What the task requires » Every line with the string "degrees" in it belongs in your answer, so copy them all from the data.

Supplied data »
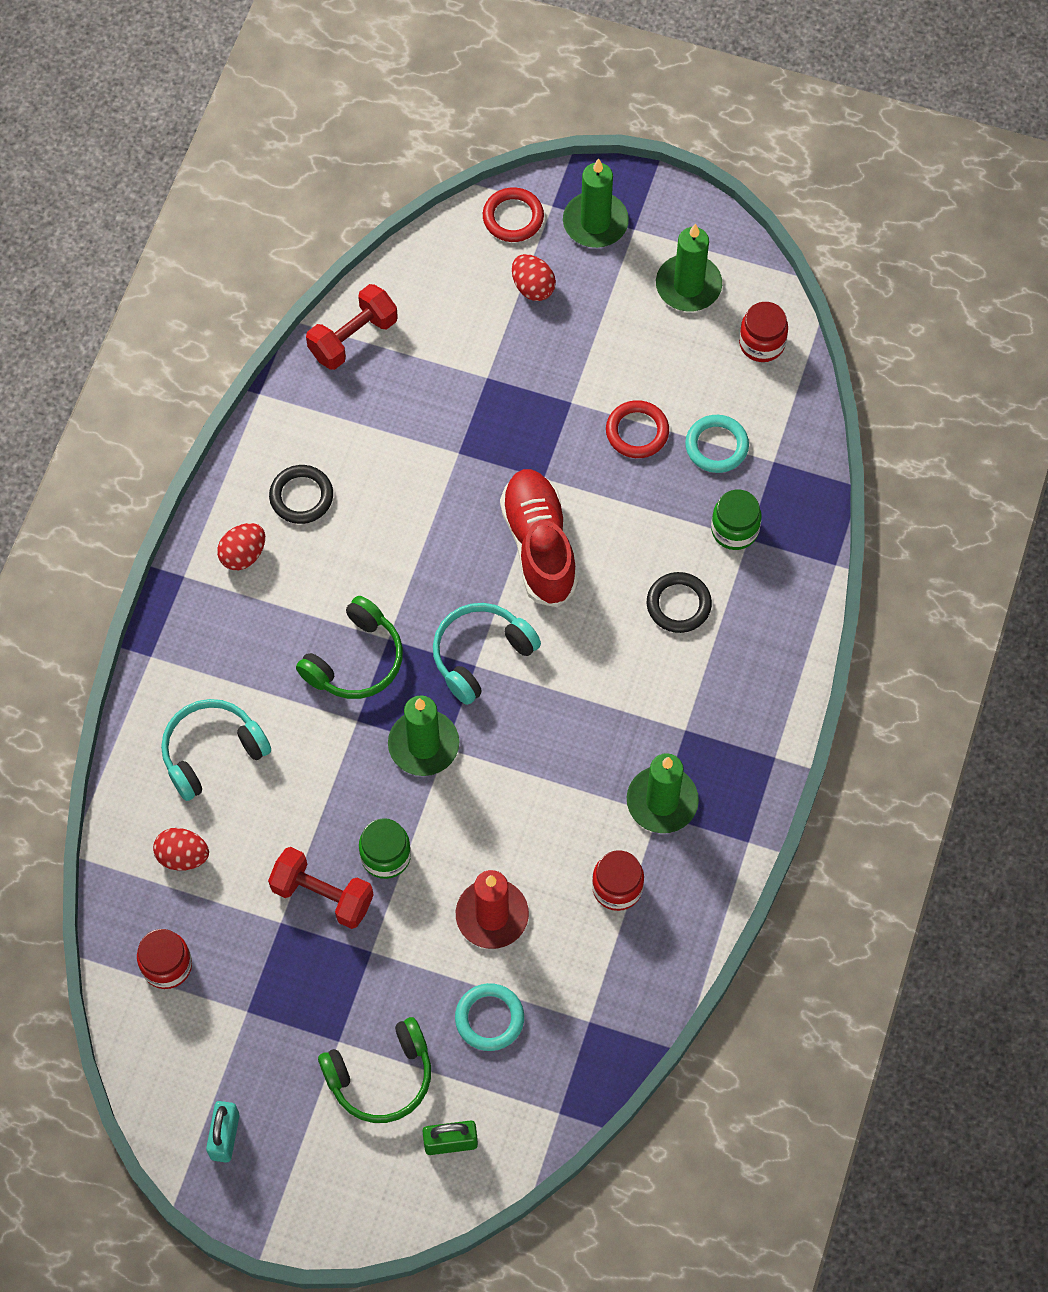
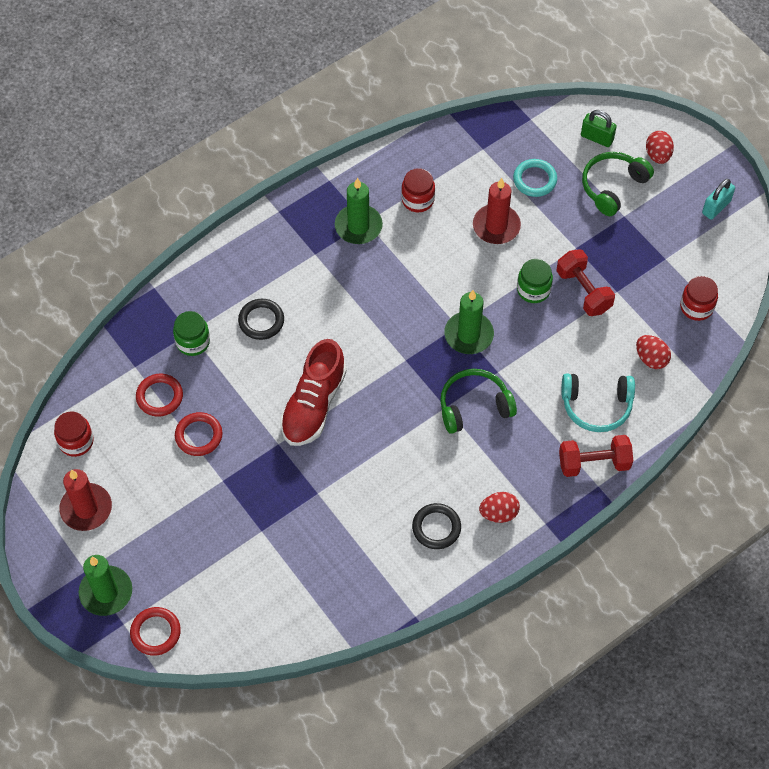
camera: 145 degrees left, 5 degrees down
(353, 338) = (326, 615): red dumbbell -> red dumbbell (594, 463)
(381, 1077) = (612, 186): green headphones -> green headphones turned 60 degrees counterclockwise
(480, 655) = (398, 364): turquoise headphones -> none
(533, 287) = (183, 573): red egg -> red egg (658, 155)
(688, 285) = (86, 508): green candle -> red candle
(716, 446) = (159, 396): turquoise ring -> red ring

==

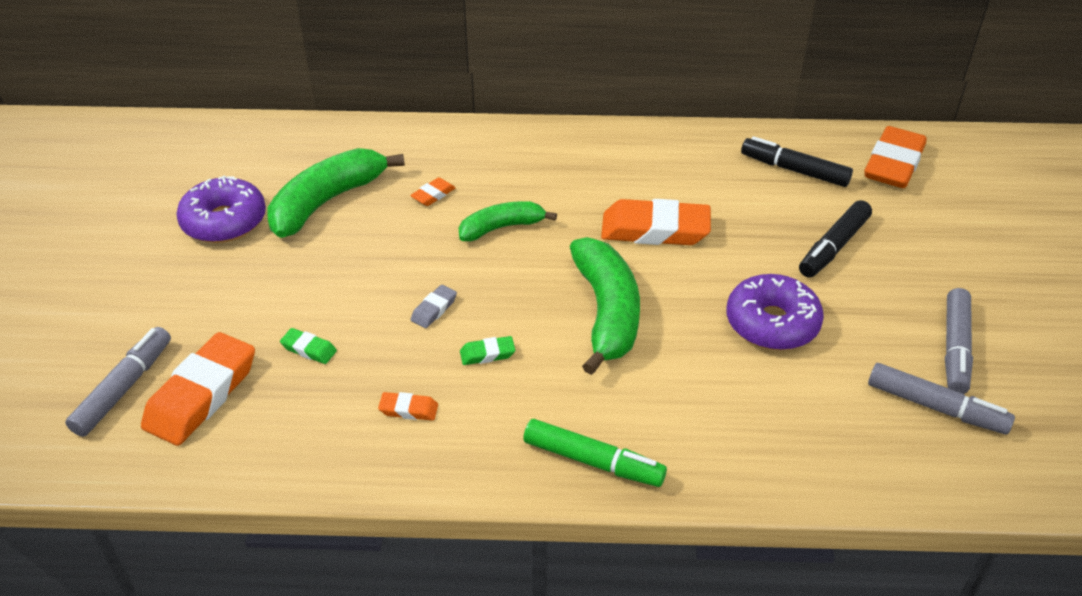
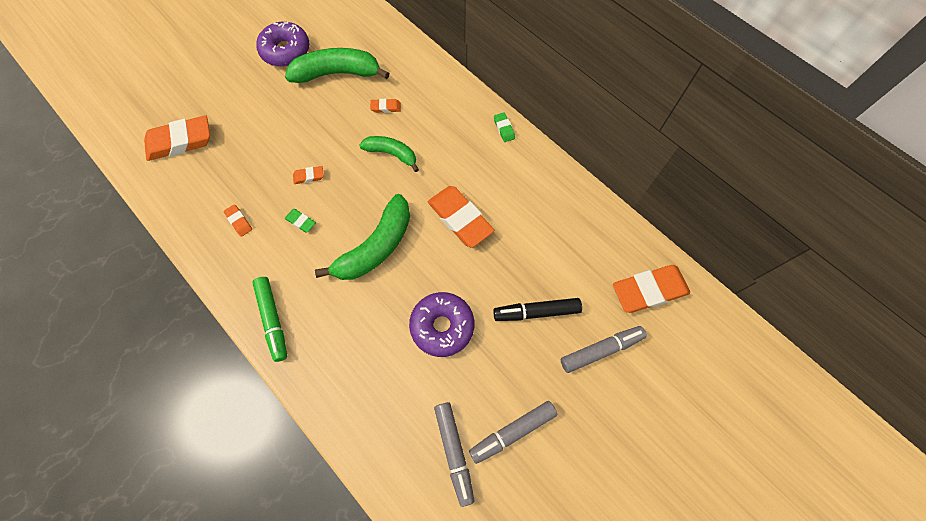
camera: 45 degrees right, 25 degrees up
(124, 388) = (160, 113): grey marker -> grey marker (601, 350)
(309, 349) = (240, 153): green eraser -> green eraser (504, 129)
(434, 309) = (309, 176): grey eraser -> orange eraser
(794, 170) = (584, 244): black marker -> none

* * *

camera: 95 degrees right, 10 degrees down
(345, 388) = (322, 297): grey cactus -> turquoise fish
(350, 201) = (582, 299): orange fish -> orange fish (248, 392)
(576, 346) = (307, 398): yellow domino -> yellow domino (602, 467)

Exercise result »
camera: 145 degrees left, 5 degrees down
(381, 1077) = (612, 186): green headphones -> green headphones turned 60 degrees counterclockwise
camera: 45 degrees right, 25 degrees up
camera: 95 degrees right, 10 degrees down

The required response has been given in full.